• DIRECTIONS
Give back exactly the lines of the data below, starting with the line that has "old: black cylinder shape" and going on through the line that has "second_place: [829, 200, 964, 342]".

• MATERIAL FOR THIS TASK
= = = = = = =

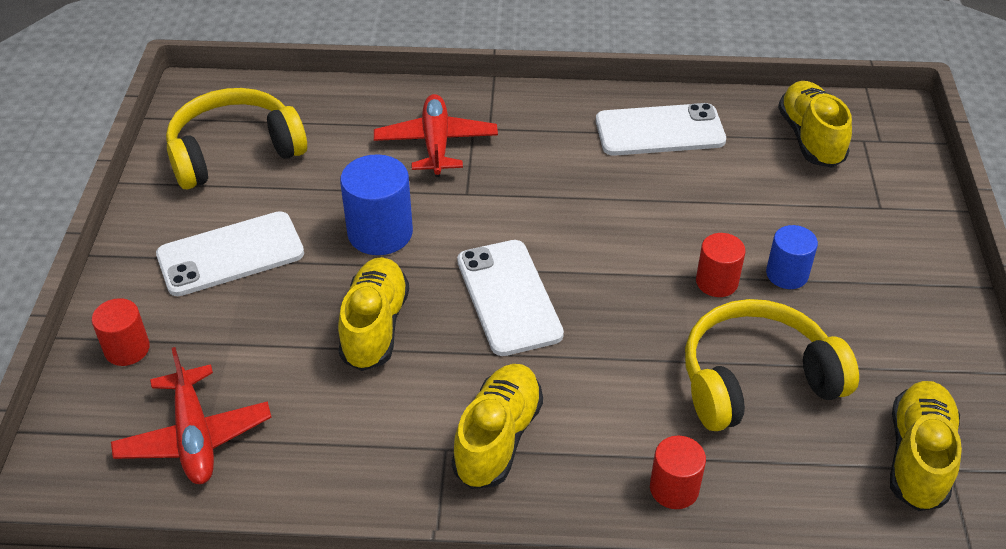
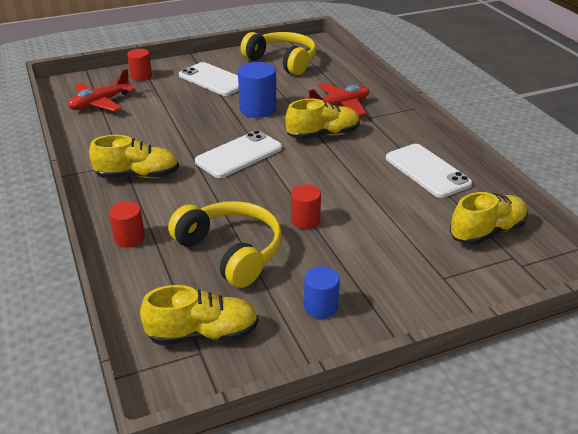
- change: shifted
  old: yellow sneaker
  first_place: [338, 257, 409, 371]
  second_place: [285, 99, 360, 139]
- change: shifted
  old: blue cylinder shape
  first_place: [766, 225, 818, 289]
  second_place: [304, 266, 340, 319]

= = = = = = =

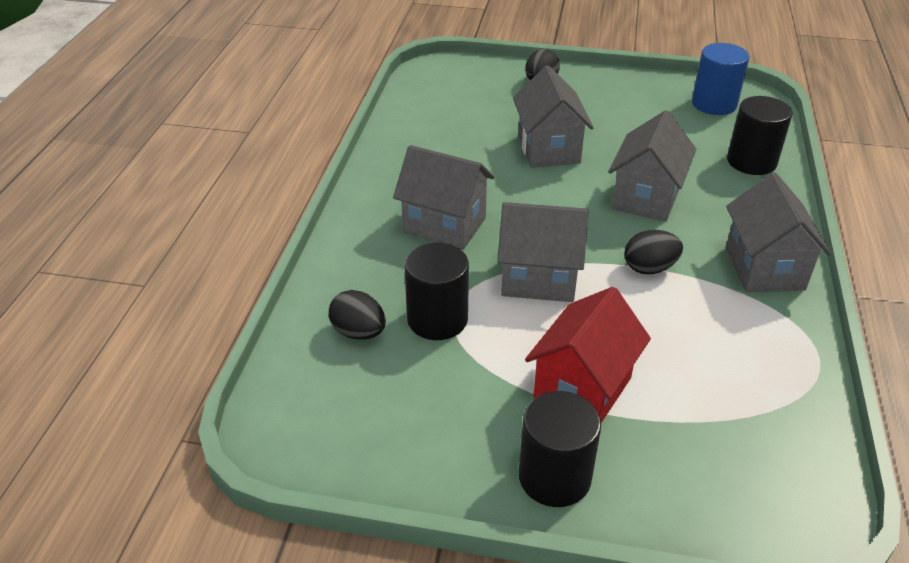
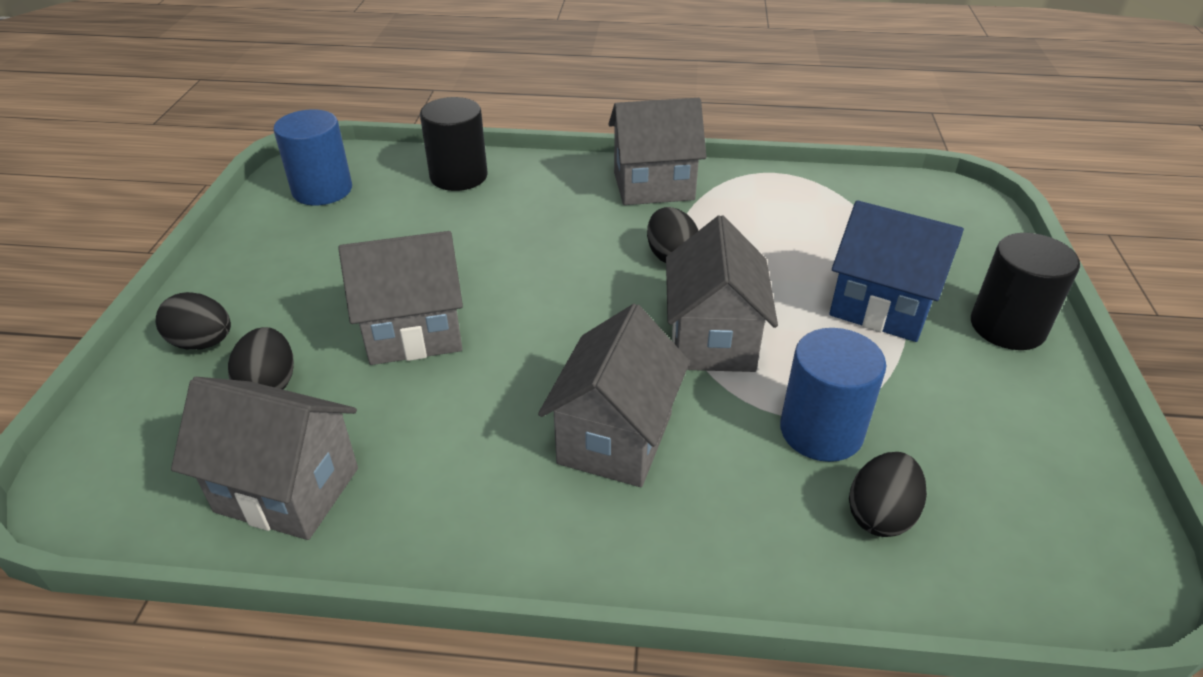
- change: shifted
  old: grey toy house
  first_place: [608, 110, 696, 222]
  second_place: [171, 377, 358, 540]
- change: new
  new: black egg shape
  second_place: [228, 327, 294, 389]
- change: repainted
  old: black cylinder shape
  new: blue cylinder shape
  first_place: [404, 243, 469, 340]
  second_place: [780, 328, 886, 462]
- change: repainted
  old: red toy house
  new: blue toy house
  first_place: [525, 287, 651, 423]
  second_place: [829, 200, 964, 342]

= = = = = = =

• TASK SOLUTION
  old: black cylinder shape
  new: blue cylinder shape
  first_place: [404, 243, 469, 340]
  second_place: [780, 328, 886, 462]
- change: repainted
  old: red toy house
  new: blue toy house
  first_place: [525, 287, 651, 423]
  second_place: [829, 200, 964, 342]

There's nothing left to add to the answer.